Stored entries
┌──
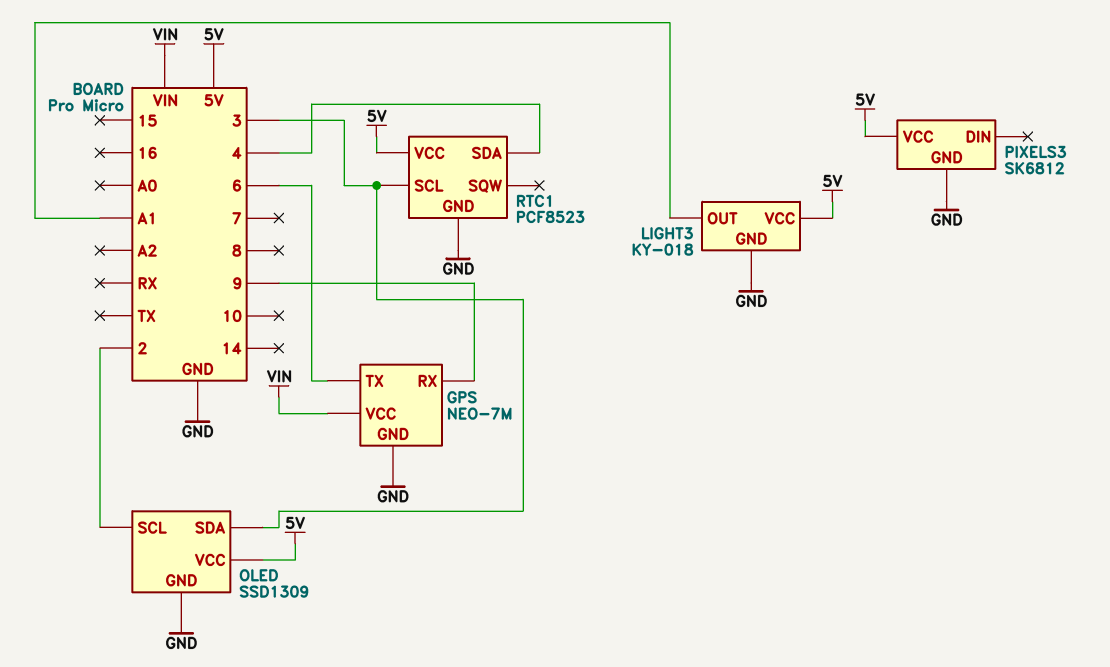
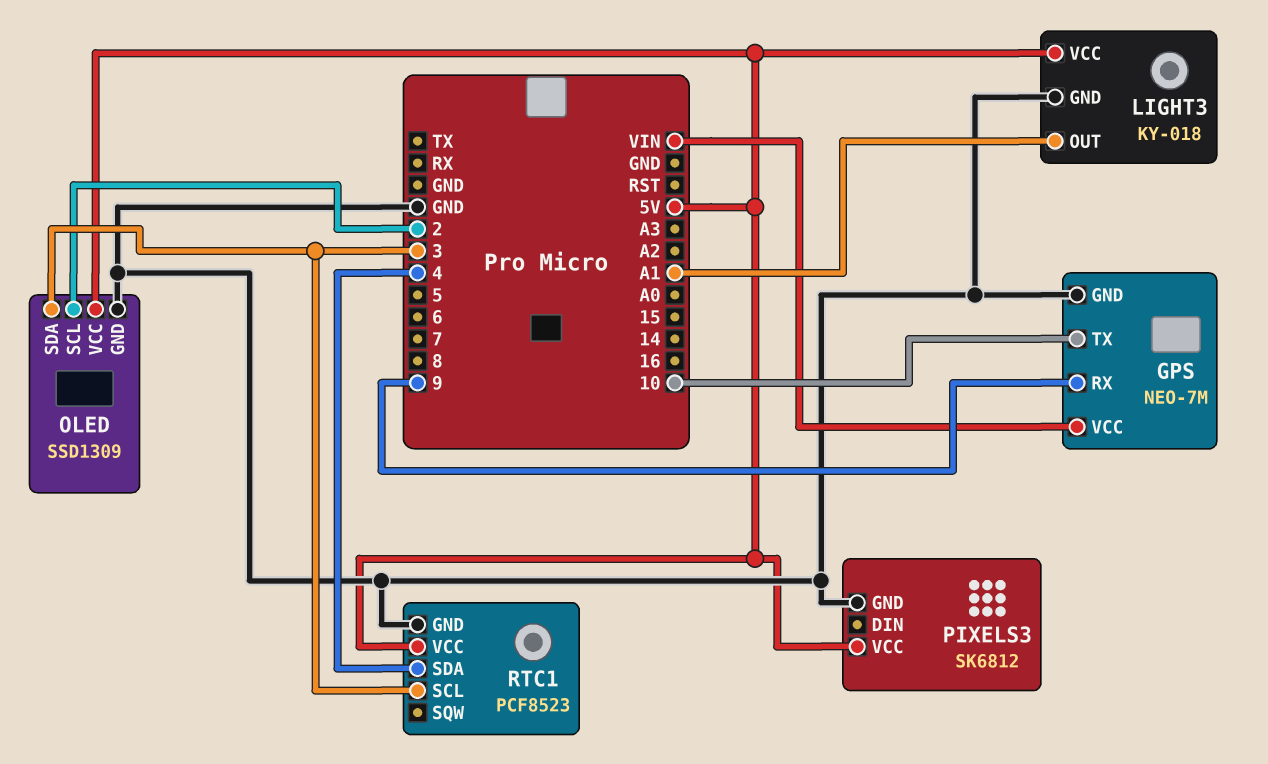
GPS pin TX: 6 -> 10

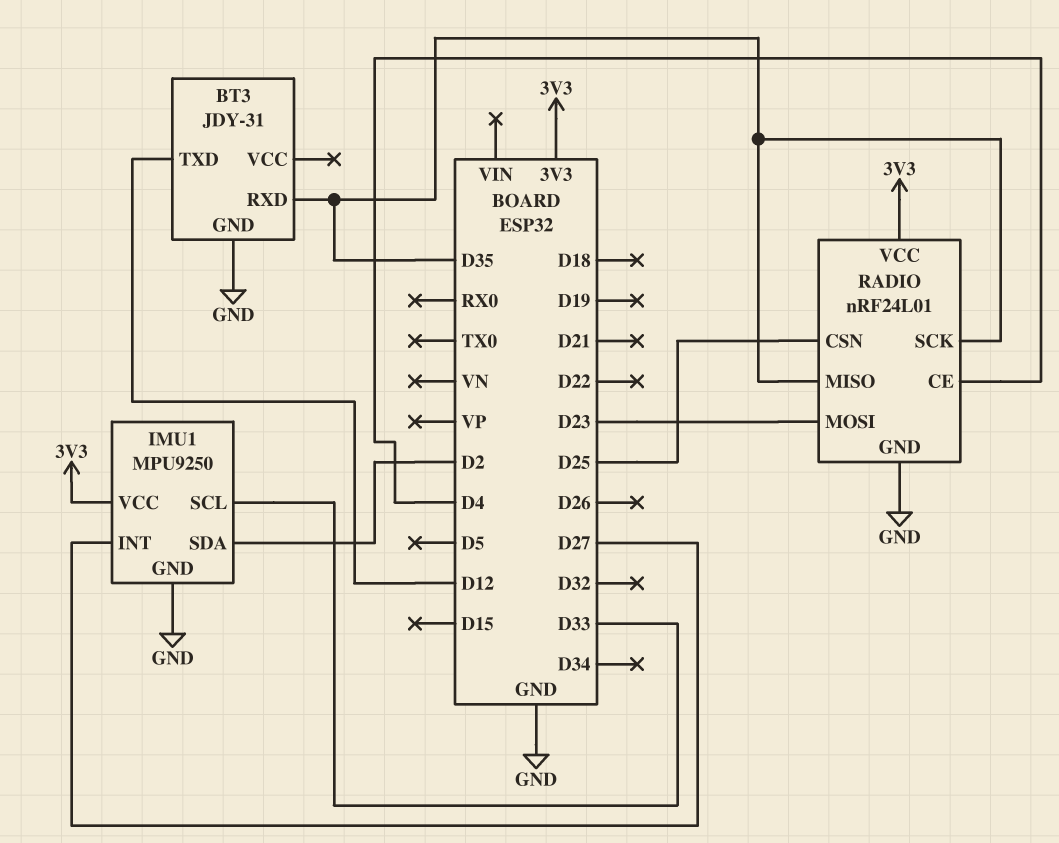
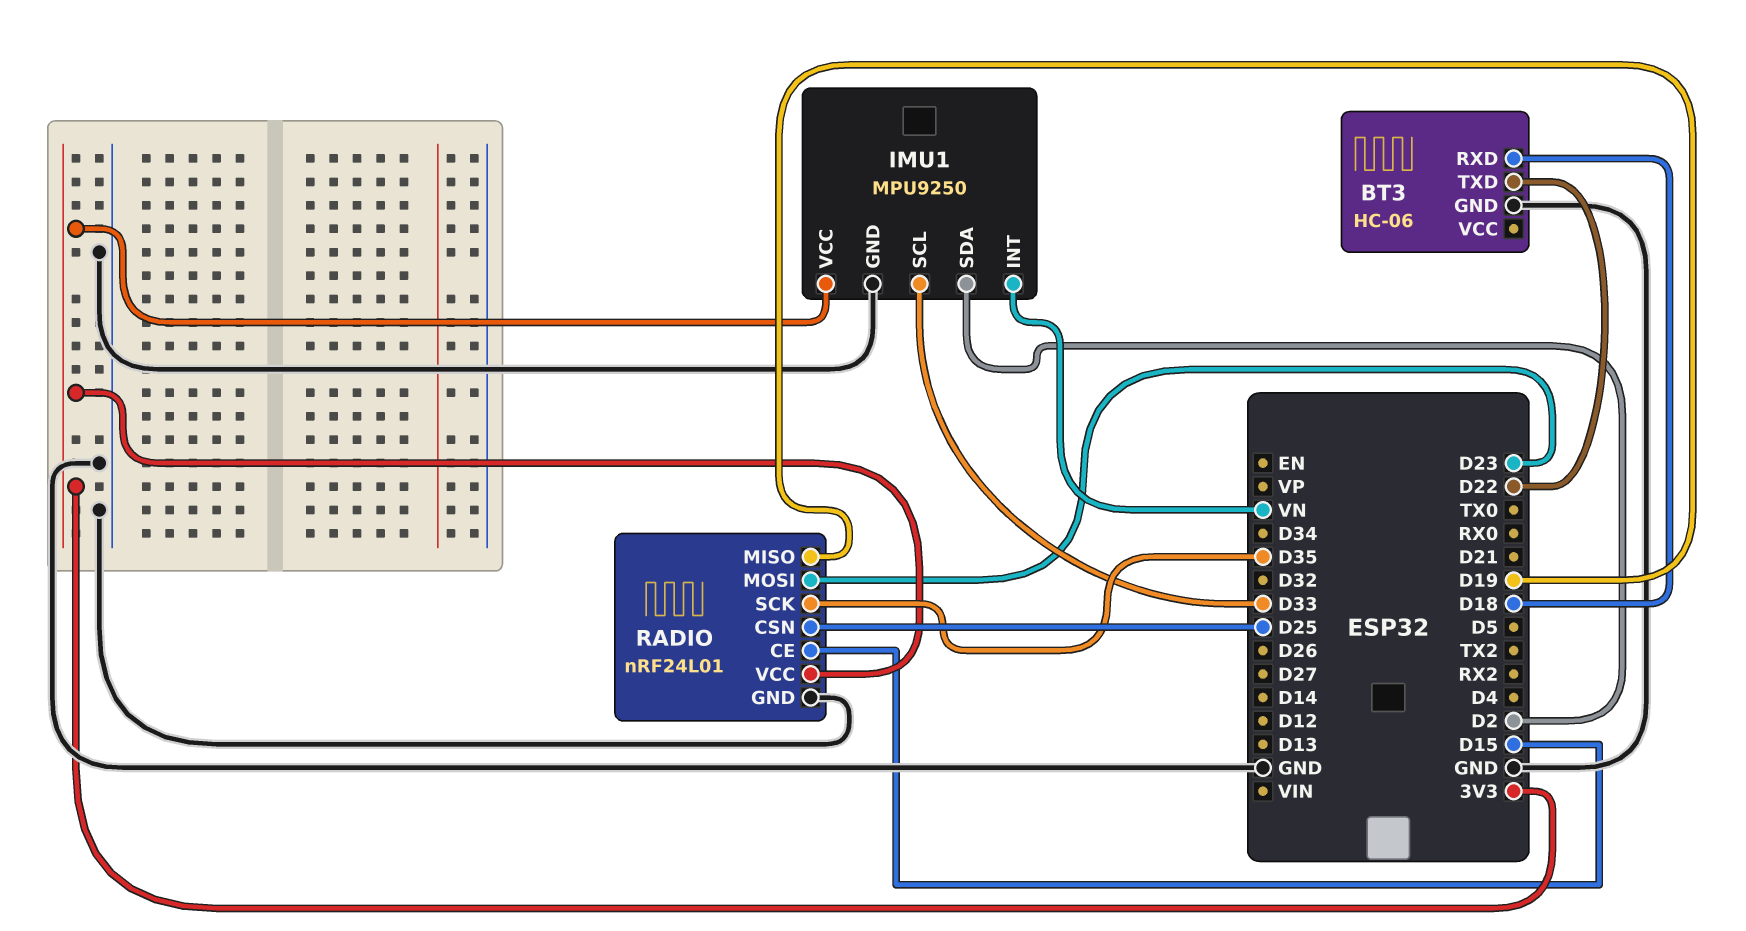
BT3: JDY-31 -> HC-06
BT3 pin RXD: D35 -> D18
BT3 pin TXD: D12 -> D22
IMU1 pin INT: D27 -> VN
RADIO pin CE: D4 -> D15
RADIO pin MISO: D35 -> D19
└──
WHAT THE TASK REQUIRES => Quote every record above exactly, omitting any pictures they contain.

FINAL ANSWER =>
GPS pin TX: 6 -> 10

BT3: JDY-31 -> HC-06
BT3 pin RXD: D35 -> D18
BT3 pin TXD: D12 -> D22
IMU1 pin INT: D27 -> VN
RADIO pin CE: D4 -> D15
RADIO pin MISO: D35 -> D19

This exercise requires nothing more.